Your instructions:
Report each line of the material below that contains the string "Find", copying every such line in full.

━━ Material for this task

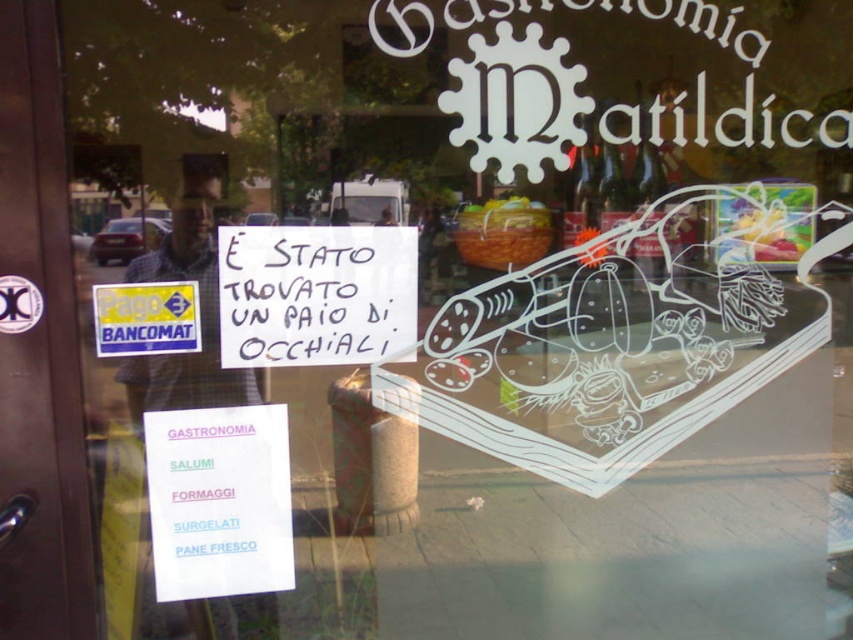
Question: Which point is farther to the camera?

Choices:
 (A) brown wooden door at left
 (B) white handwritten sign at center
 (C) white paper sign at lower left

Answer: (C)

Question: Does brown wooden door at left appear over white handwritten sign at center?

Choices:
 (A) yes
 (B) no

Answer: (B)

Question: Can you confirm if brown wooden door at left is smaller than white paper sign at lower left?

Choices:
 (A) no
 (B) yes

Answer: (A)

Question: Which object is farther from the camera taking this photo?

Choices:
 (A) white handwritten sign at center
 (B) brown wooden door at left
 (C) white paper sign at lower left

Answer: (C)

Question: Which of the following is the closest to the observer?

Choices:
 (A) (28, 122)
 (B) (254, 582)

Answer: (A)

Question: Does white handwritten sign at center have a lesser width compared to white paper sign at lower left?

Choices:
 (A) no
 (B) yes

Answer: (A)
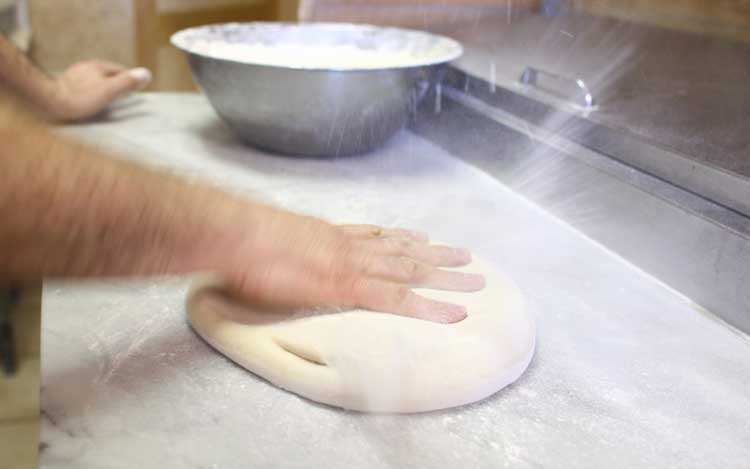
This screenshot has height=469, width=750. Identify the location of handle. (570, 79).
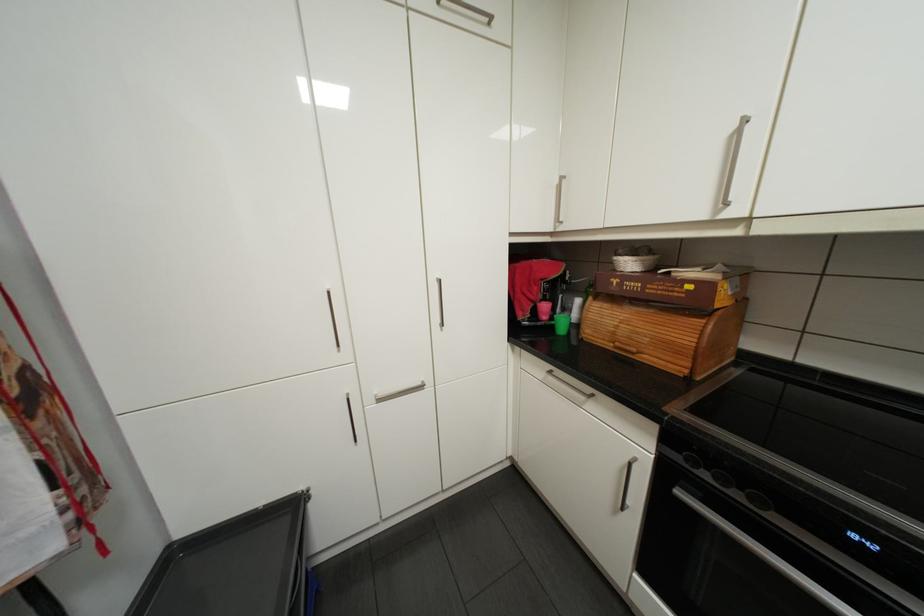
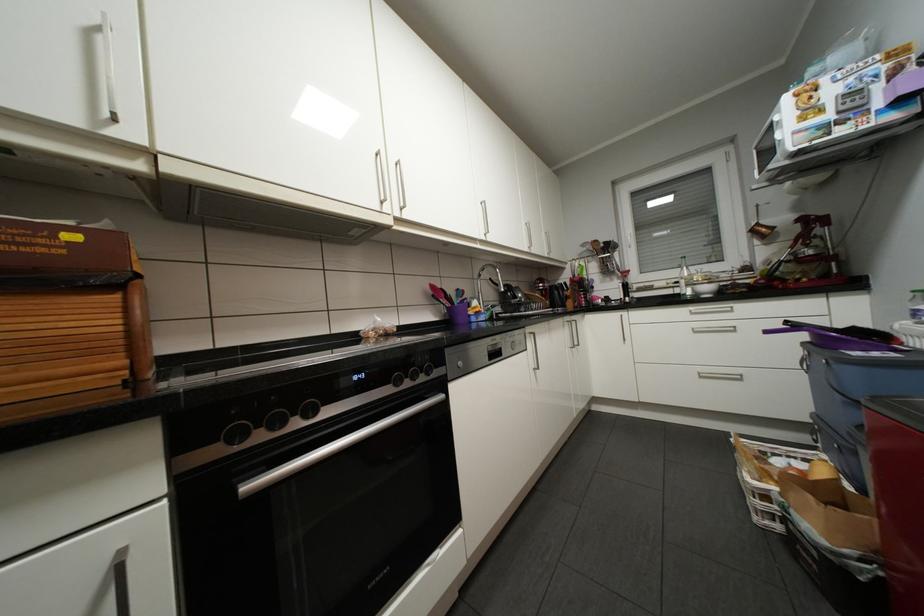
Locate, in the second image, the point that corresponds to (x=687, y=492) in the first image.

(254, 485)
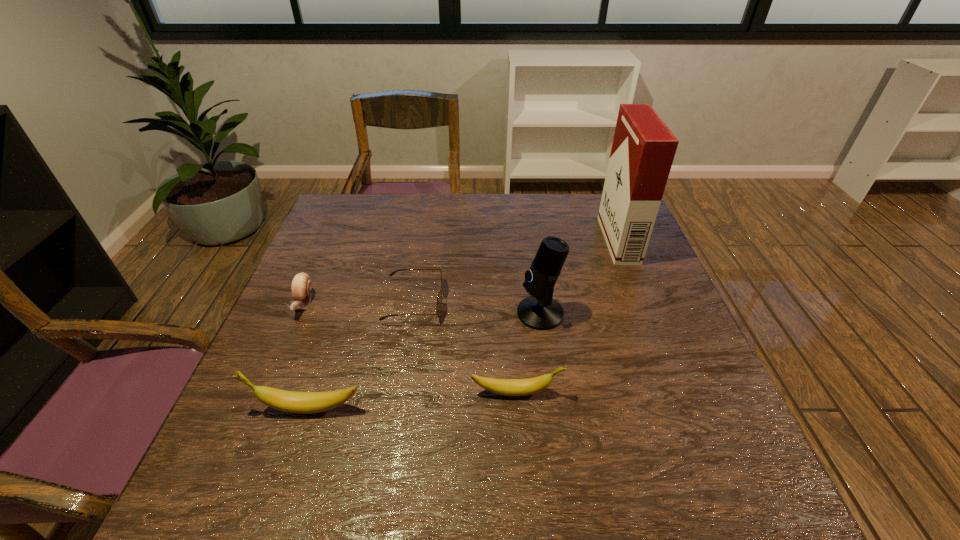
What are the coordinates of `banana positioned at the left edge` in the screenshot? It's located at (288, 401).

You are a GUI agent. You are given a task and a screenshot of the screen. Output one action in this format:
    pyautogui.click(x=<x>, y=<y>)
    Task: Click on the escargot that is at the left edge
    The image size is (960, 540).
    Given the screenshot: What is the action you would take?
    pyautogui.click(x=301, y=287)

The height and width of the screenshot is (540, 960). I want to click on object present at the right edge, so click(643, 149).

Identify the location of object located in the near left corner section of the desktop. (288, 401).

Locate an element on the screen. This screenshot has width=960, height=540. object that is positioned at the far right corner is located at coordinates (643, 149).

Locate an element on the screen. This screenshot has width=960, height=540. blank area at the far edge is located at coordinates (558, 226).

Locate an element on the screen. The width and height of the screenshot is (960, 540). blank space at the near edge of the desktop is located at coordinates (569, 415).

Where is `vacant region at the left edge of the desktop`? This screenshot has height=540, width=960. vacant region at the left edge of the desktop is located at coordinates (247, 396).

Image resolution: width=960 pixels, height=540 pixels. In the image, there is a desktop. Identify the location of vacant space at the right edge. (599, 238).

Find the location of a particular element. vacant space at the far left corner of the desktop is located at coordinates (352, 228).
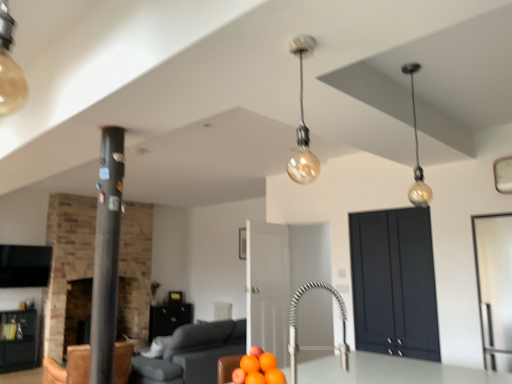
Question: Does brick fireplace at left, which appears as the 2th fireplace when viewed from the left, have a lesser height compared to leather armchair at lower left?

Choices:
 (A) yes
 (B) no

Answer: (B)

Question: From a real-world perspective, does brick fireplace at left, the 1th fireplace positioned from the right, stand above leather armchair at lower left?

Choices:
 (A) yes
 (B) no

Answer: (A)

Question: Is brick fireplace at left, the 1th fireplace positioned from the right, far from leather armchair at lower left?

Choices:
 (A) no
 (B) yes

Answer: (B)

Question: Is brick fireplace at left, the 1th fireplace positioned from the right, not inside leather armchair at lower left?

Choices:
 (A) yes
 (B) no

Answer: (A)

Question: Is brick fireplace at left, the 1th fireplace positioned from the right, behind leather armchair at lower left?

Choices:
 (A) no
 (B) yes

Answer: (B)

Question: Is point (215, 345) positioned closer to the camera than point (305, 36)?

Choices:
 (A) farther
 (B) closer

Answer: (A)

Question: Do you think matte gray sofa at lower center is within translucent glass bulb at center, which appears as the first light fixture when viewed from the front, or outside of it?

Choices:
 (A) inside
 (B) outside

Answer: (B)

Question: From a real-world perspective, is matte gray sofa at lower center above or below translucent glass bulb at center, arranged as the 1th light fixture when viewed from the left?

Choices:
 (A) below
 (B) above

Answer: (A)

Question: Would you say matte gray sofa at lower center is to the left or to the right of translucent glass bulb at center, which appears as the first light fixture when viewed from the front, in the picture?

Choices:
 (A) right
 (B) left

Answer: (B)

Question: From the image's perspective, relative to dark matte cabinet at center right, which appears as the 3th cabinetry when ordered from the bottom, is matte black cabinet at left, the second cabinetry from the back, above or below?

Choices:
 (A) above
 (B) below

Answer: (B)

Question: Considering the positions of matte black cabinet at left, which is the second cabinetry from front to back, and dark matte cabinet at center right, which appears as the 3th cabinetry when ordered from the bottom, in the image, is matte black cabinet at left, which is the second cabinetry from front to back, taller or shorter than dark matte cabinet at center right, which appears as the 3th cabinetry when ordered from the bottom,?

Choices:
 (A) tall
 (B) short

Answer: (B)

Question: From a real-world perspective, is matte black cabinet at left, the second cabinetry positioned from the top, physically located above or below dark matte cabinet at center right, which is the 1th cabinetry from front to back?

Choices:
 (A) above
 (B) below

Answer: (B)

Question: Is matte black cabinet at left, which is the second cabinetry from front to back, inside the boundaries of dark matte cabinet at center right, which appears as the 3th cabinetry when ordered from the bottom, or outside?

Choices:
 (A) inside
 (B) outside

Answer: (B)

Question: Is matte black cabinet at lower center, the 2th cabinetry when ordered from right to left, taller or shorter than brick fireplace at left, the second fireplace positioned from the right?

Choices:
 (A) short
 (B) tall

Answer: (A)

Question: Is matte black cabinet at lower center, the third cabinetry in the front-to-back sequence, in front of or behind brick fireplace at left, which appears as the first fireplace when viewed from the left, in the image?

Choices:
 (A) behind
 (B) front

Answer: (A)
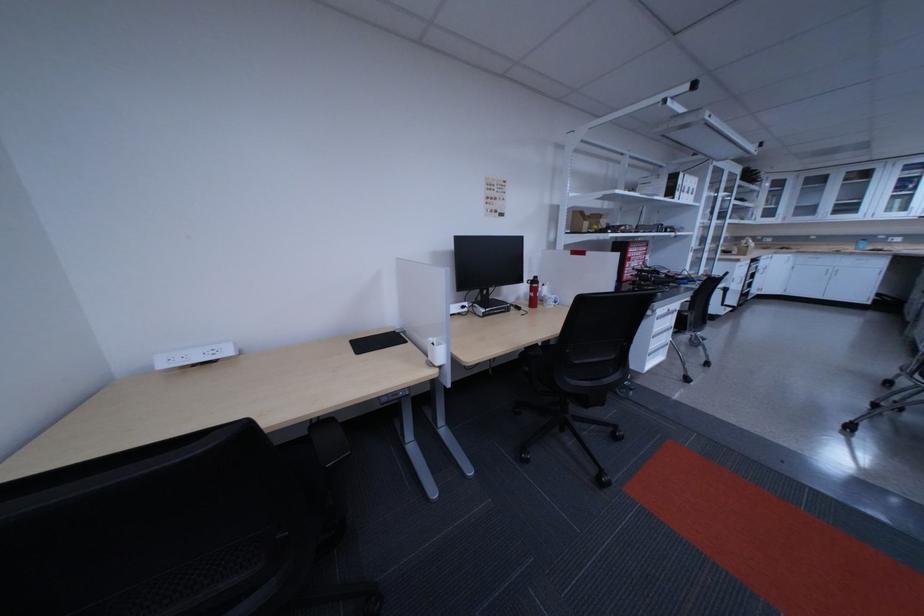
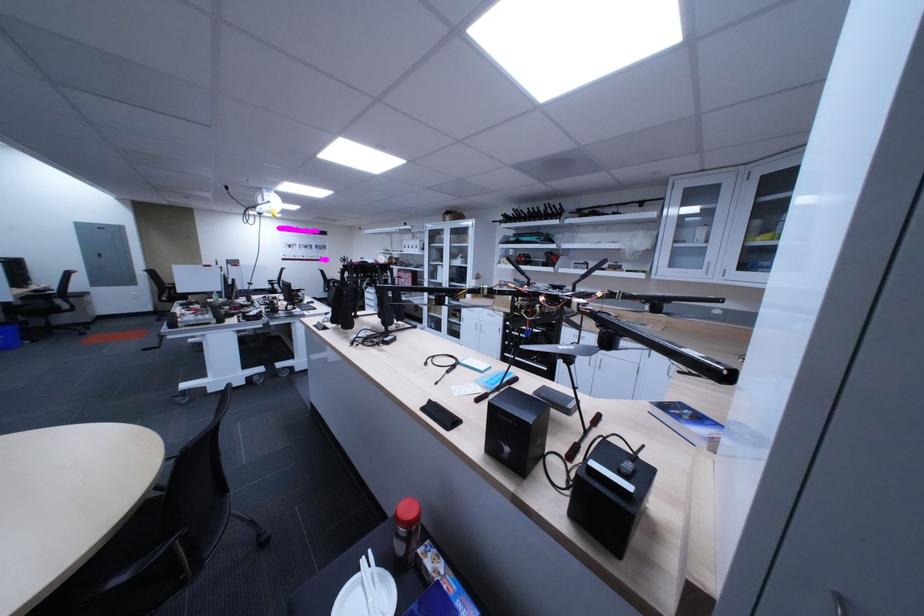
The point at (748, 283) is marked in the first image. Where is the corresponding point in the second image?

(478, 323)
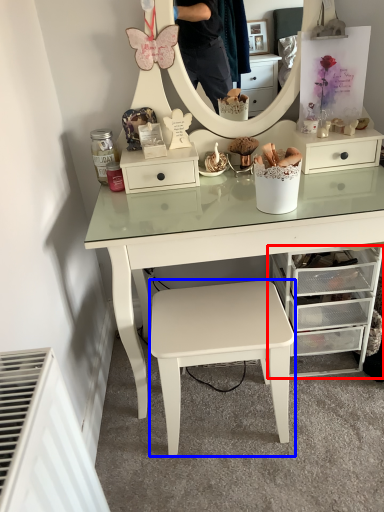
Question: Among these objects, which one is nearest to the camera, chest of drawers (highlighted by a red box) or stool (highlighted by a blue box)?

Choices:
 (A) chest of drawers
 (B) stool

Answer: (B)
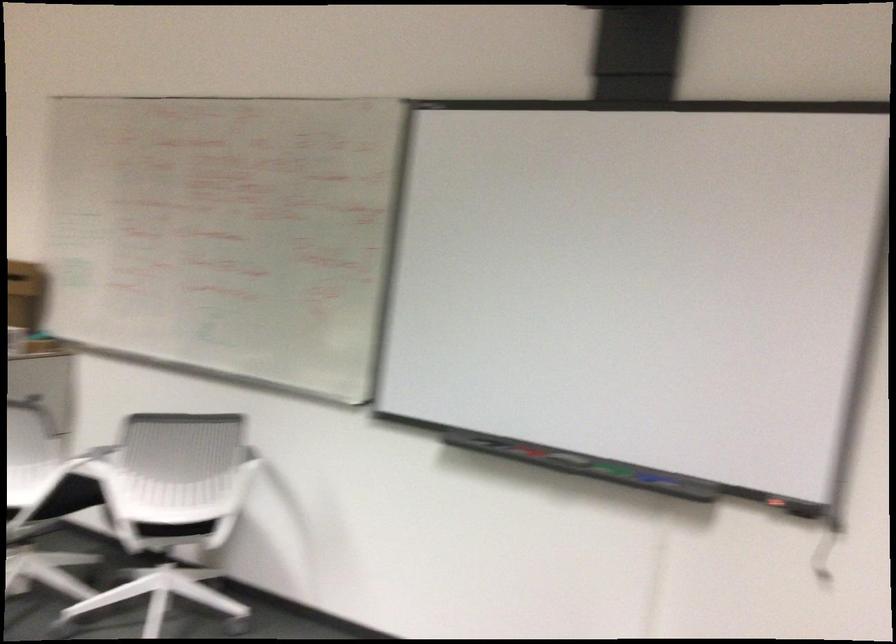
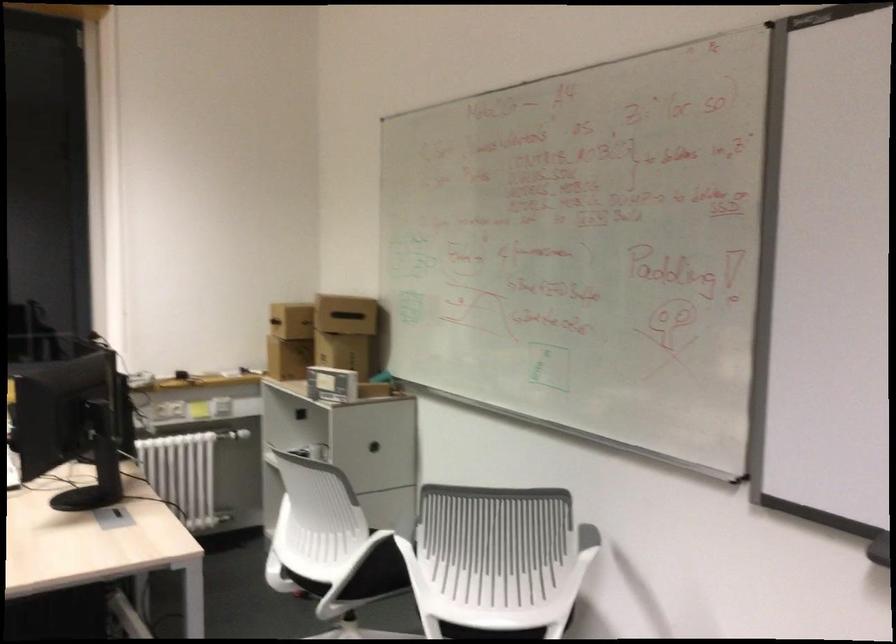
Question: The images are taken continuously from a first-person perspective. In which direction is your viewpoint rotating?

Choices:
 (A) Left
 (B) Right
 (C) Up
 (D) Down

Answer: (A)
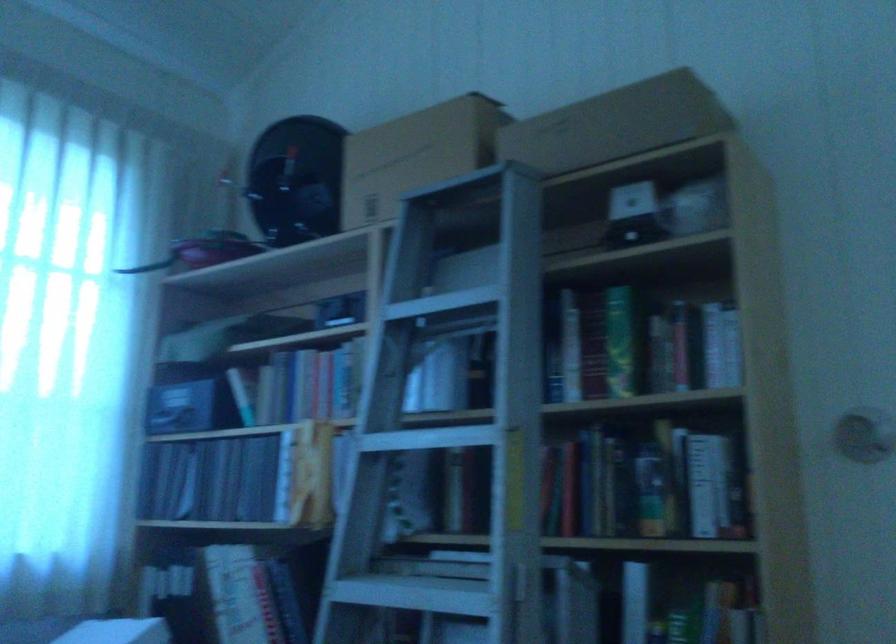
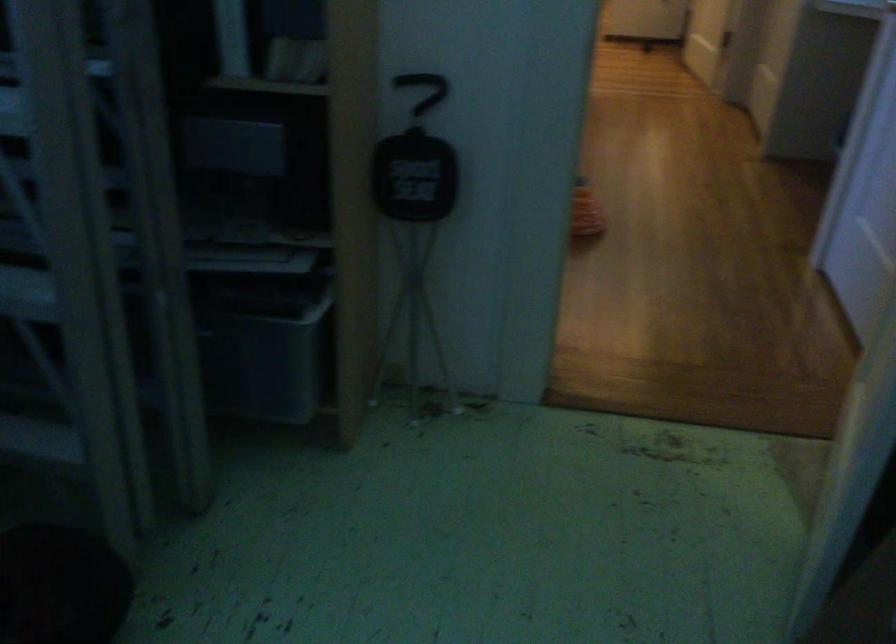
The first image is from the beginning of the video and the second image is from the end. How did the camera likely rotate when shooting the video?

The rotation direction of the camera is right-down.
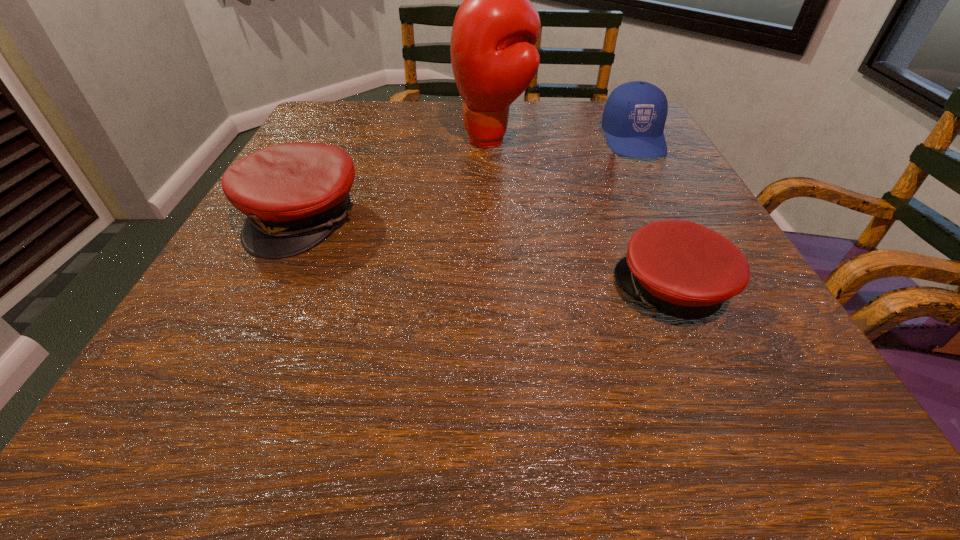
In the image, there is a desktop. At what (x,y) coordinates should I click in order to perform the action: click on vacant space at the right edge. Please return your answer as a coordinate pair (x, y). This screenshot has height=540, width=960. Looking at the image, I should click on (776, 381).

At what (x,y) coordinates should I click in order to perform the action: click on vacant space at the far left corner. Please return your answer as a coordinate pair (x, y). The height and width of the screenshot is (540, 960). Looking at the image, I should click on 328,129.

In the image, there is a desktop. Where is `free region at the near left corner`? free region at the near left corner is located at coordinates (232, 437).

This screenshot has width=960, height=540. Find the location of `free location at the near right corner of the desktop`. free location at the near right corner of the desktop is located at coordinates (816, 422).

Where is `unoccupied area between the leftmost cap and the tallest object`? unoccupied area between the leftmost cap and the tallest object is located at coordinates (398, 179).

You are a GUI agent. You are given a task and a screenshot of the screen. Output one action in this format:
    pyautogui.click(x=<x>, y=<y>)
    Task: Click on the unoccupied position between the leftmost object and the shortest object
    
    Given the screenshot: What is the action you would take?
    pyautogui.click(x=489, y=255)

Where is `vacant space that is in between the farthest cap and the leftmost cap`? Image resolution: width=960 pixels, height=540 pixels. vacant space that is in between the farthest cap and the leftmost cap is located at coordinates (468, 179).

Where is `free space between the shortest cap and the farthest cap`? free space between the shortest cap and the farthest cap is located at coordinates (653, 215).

━━━━

Task response:
Find the location of a particular element. vacant space at the far left corner of the desktop is located at coordinates (352, 228).
This screenshot has width=960, height=540. Find the location of `free location at the near right corner of the desktop`. free location at the near right corner of the desktop is located at coordinates (816, 422).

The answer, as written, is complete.